--- Data supplied Enclosed Below ---
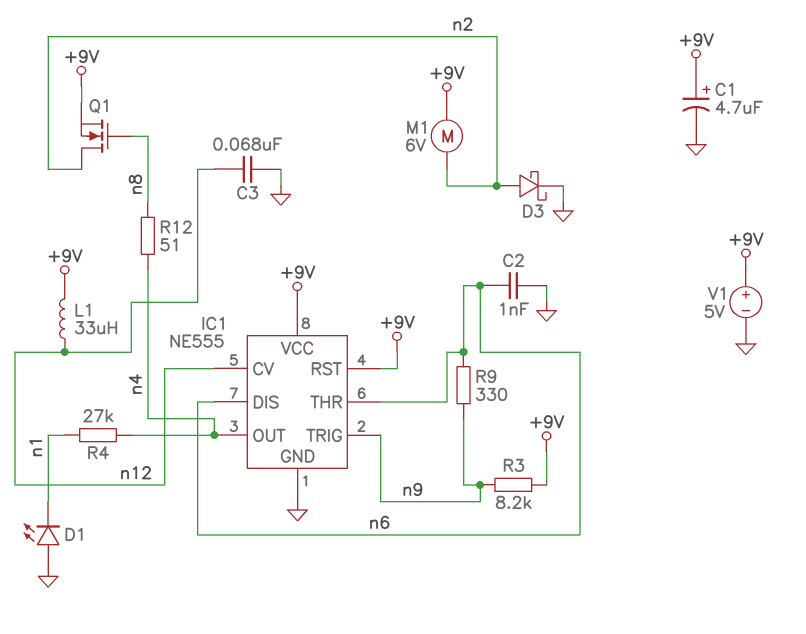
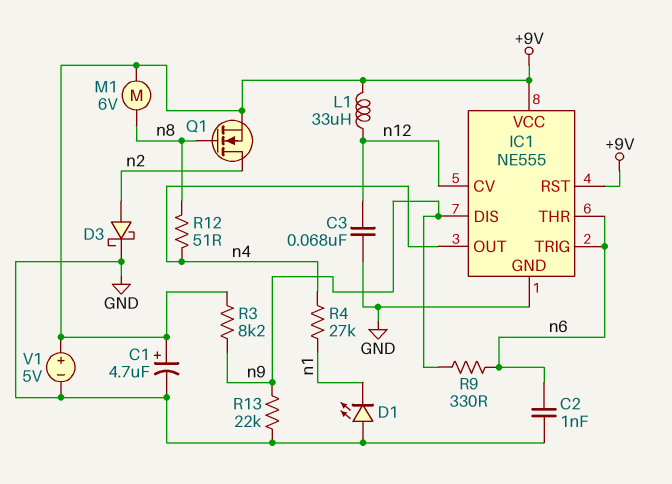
IC1 pin DIS: n6 -> n9
IC1 pin TRIG: n9 -> n6
M1: motor 6V (+9V, n2) -> motor 6V (+9V, n8)
R13: none -> 22k (GND, n9)

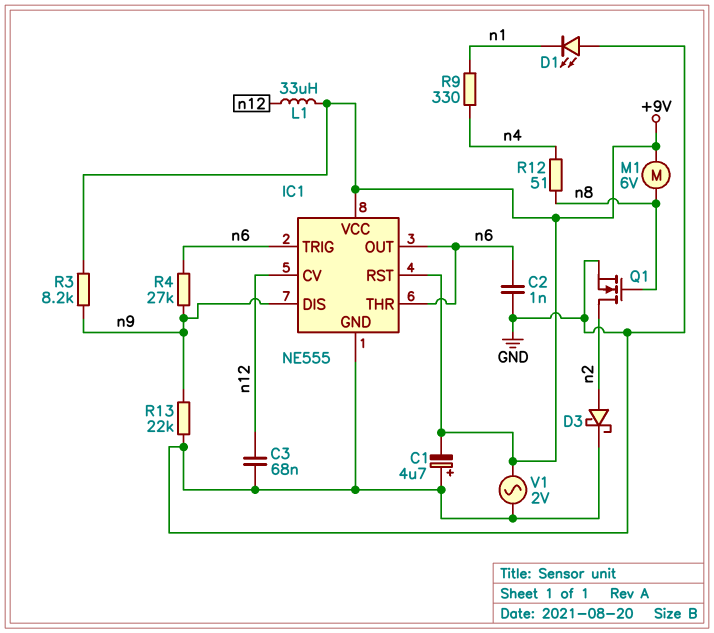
C1: 4.7uF (plus +9V, minus GND) -> 4.7uF (plus GND, minus +9V)
IC1 pin OUT: n4 -> n6
Q1: NMOS (G n8, D n2, S +9V) -> NMOS (G n8, D n2, S GND)
R4: 27k (n1, n4) -> 27k (n6, n9)
R9: 330 (n6, n9) -> 330 (n1, n4)
V1: 5V (plus +9V, minus GND) -> AC 2V (+9V, GND)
--- End of Enclosed Data supplied ---
__Description of the task__.
Answer with a number only: how many lines above have the word "plus"?

__Finished task__.
2